What the exercise asks:
Only lines containing "minus" are wanted from the data below. Copy those lines.

Records for processing:
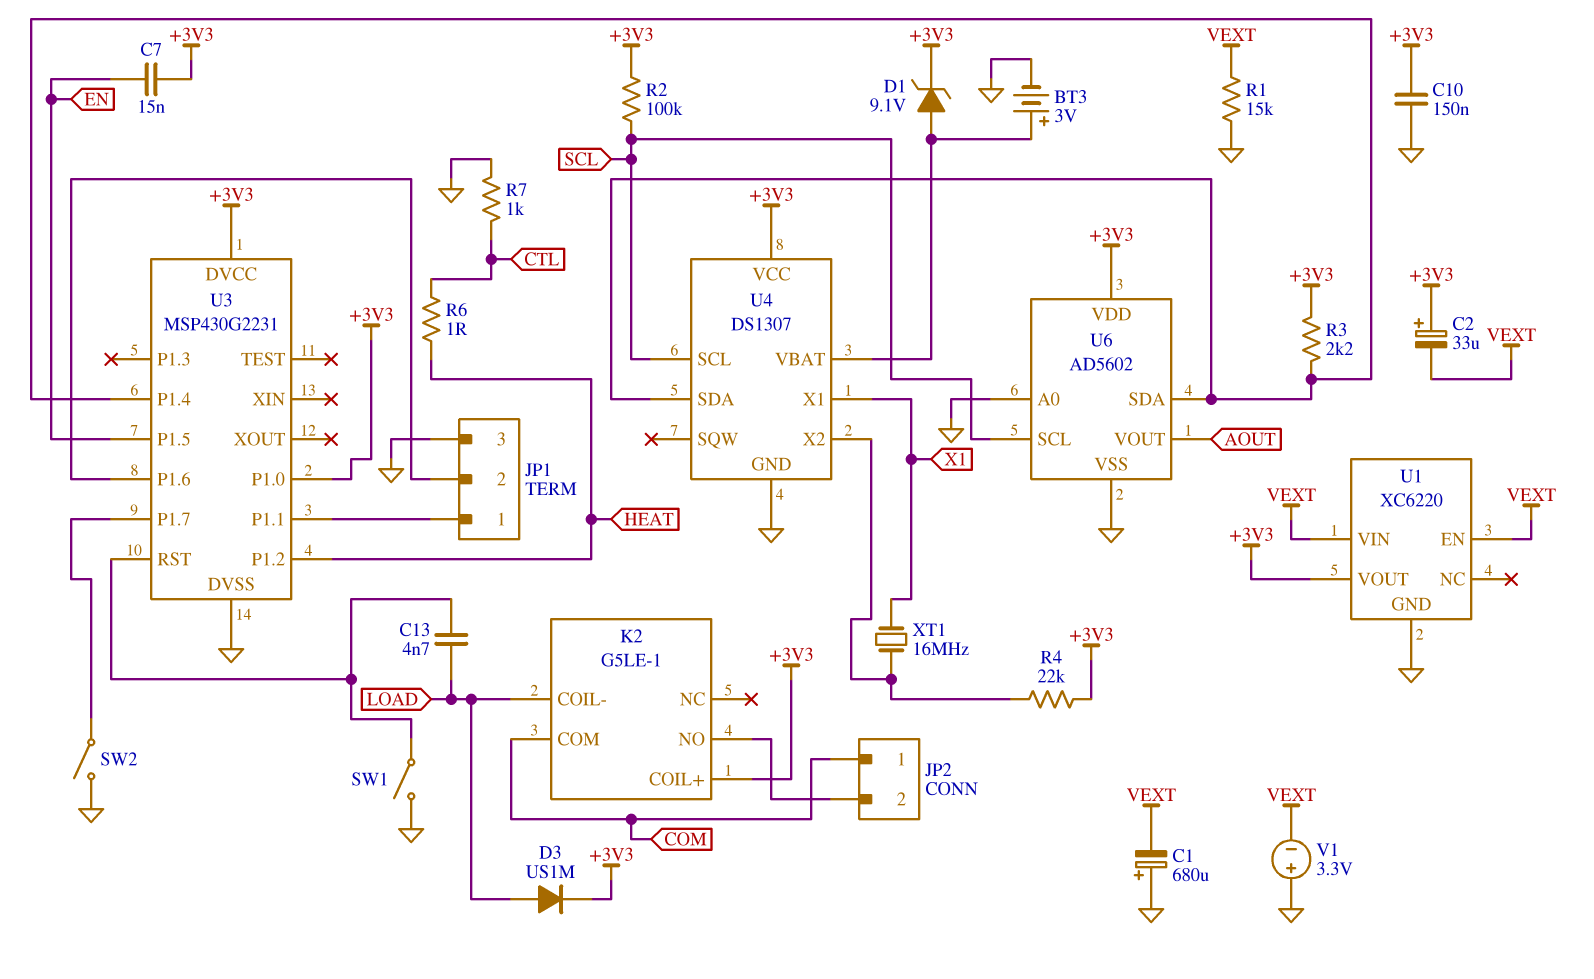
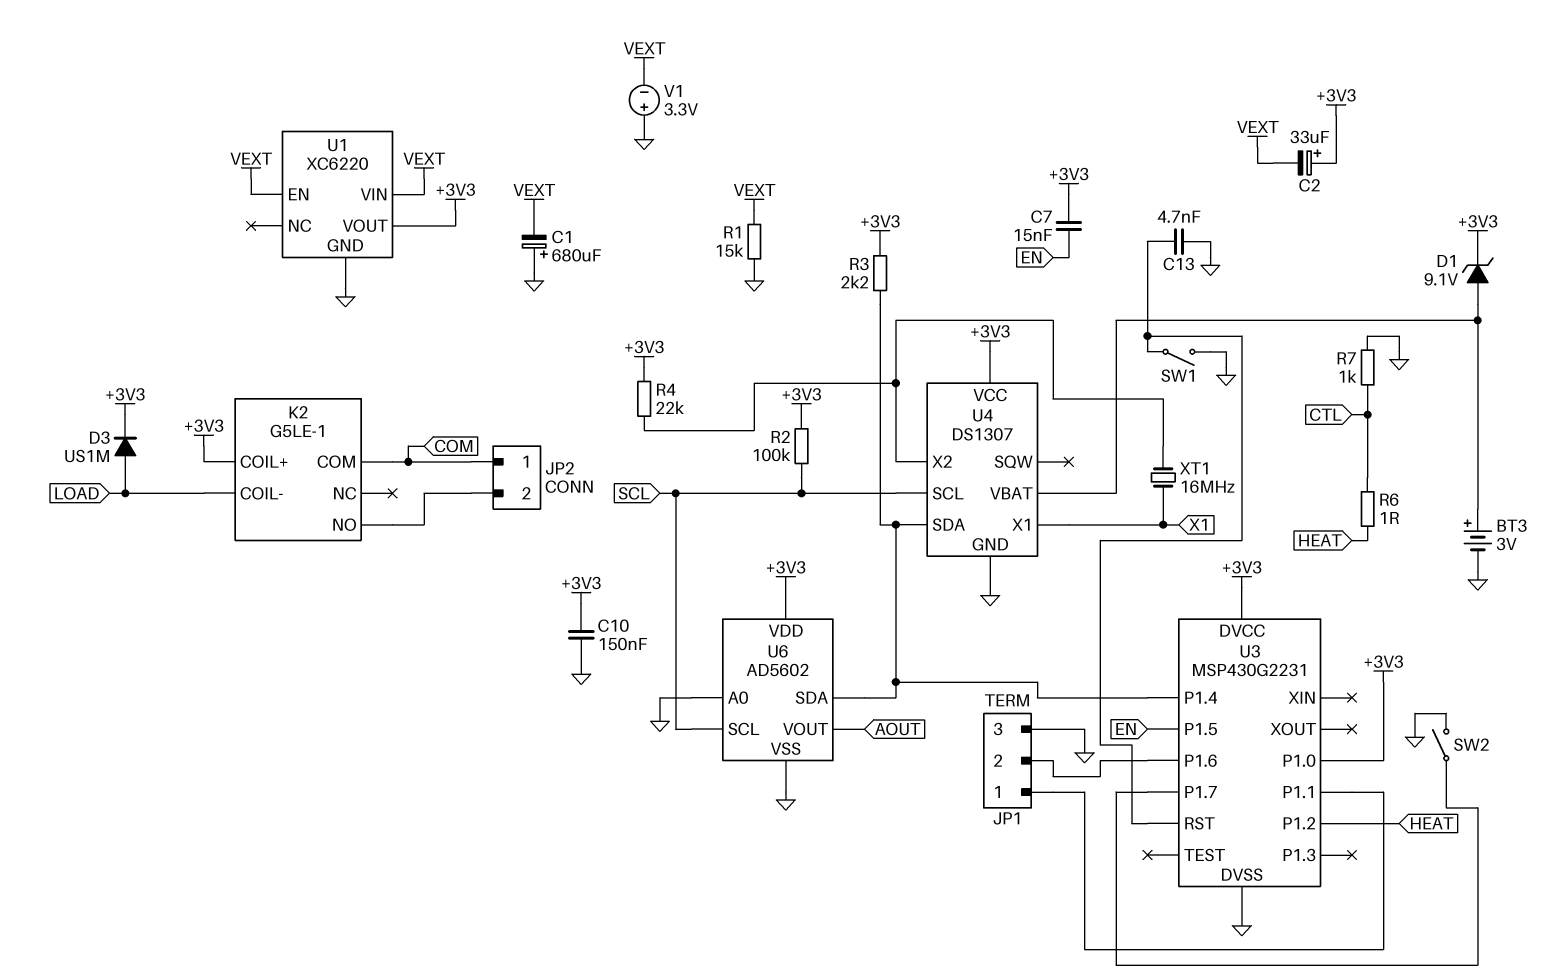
C13: 4.7nF (LOAD, U3/RST) -> 4.7nF (GND, U3/RST)

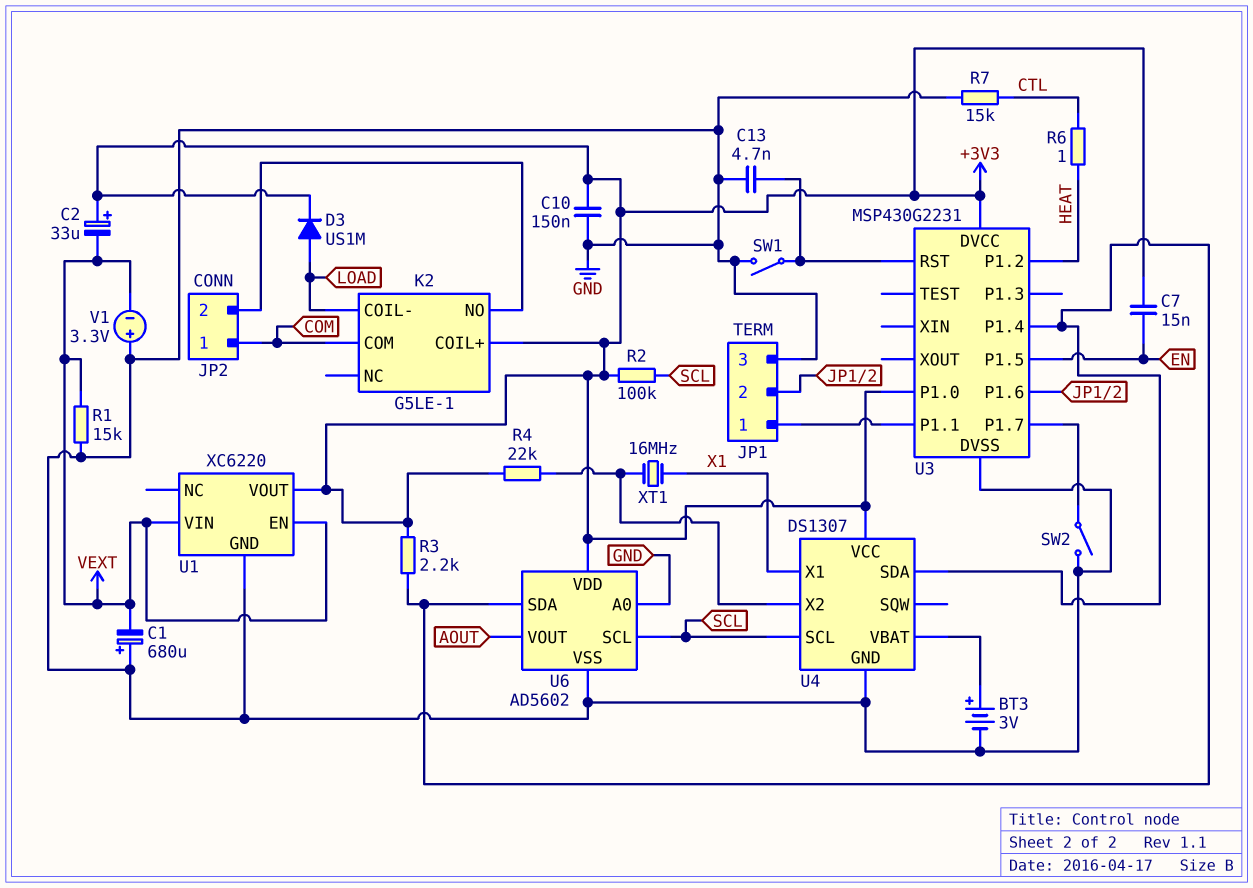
D1: zener 9.1V (A U4/VBAT, K +3V3) -> none
R7: 1k (CTL, GND) -> 15k (CTL, GND)

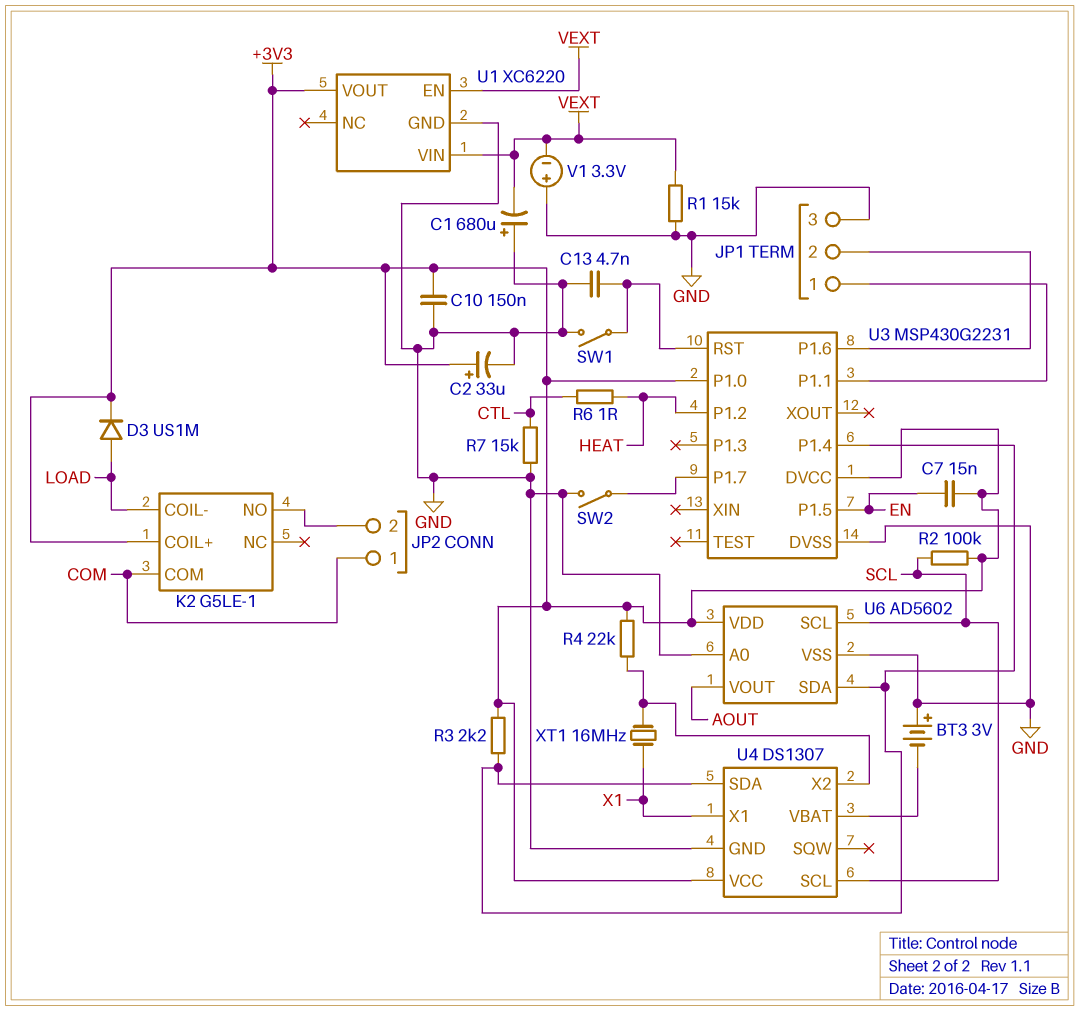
BT3: 3V (plus U4/VBAT, minus GND) -> 3V (plus GND, minus U4/VBAT)
C2: 33uF (plus +3V3, minus VEXT) -> 33uF (plus +3V3, minus GND)

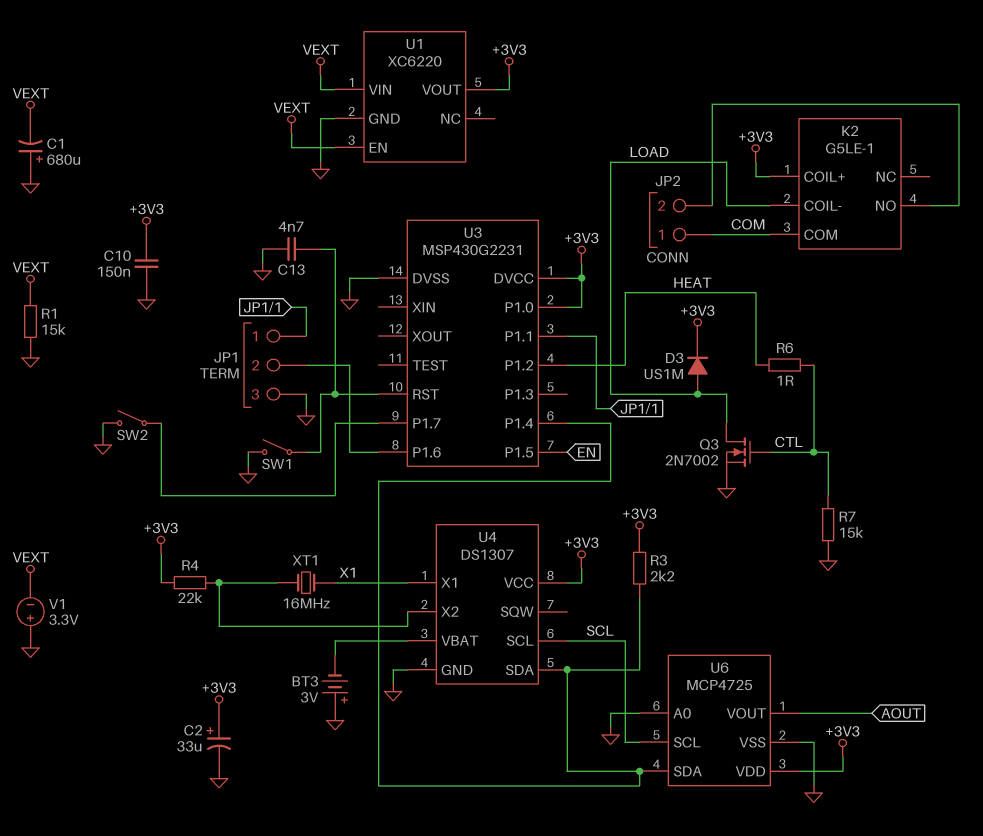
C7: 15nF (+3V3, EN) -> none
Q3: none -> NMOS 2N7002 (G CTL, D LOAD, S GND)
R2: 100k (+3V3, SCL) -> none
U6: AD5602 -> MCP4725

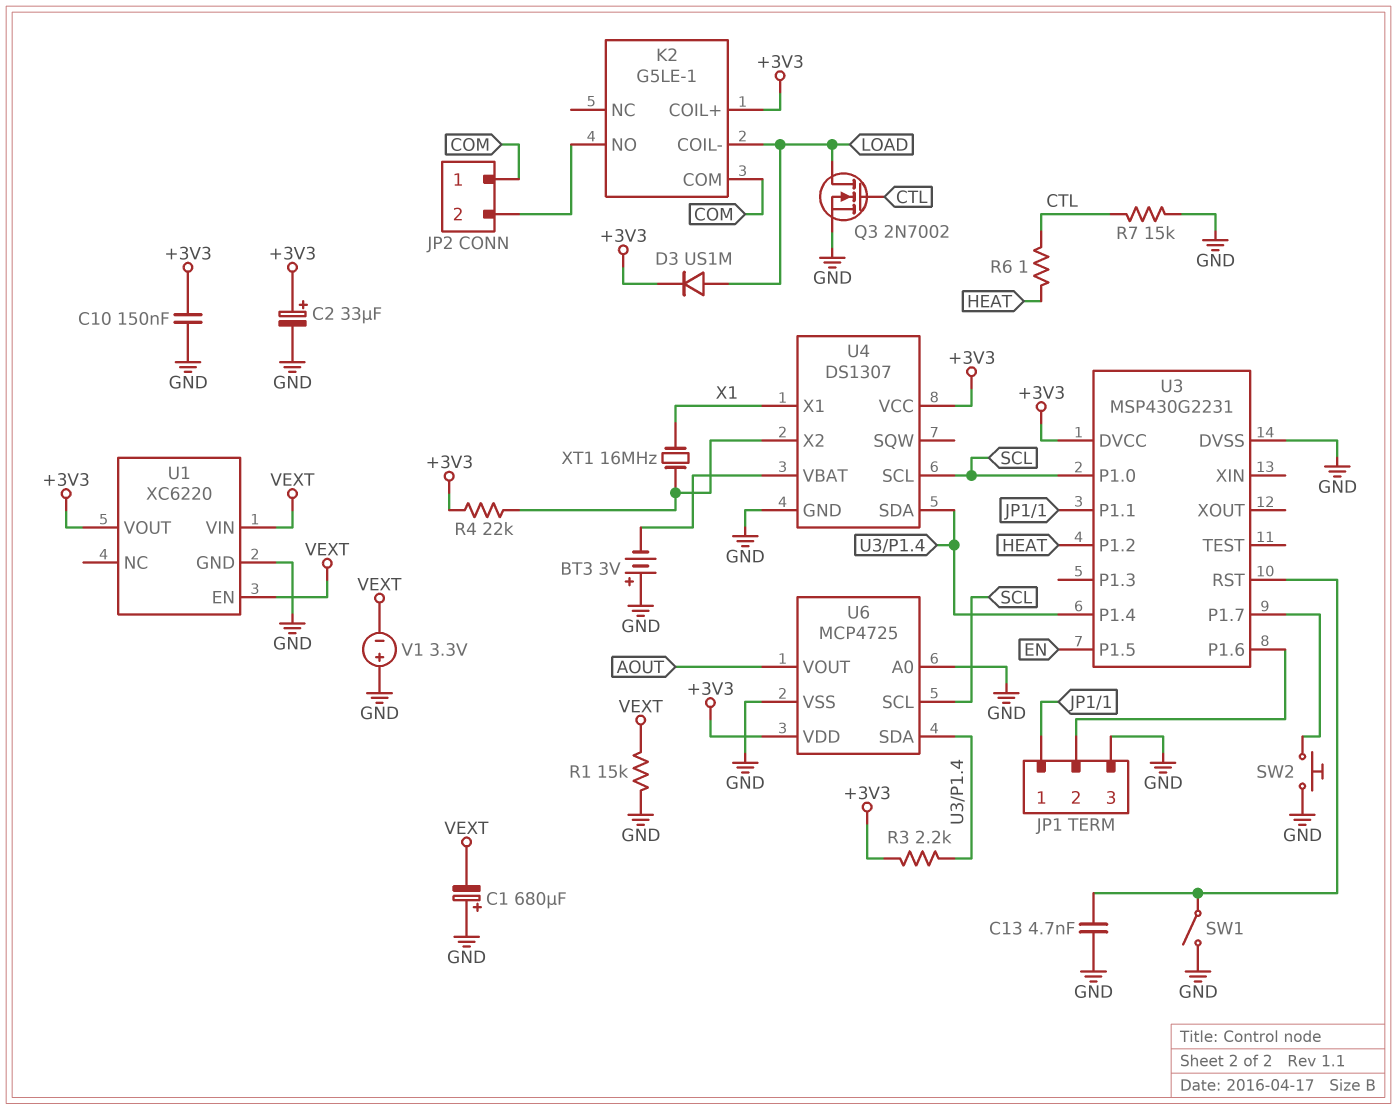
SW2: switch (GND, U3/P1.7) -> button (GND, U3/P1.7)
U3 pin P1.0: +3V3 -> SCL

Exercise output:
BT3: 3V (plus U4/VBAT, minus GND) -> 3V (plus GND, minus U4/VBAT)
C2: 33uF (plus +3V3, minus VEXT) -> 33uF (plus +3V3, minus GND)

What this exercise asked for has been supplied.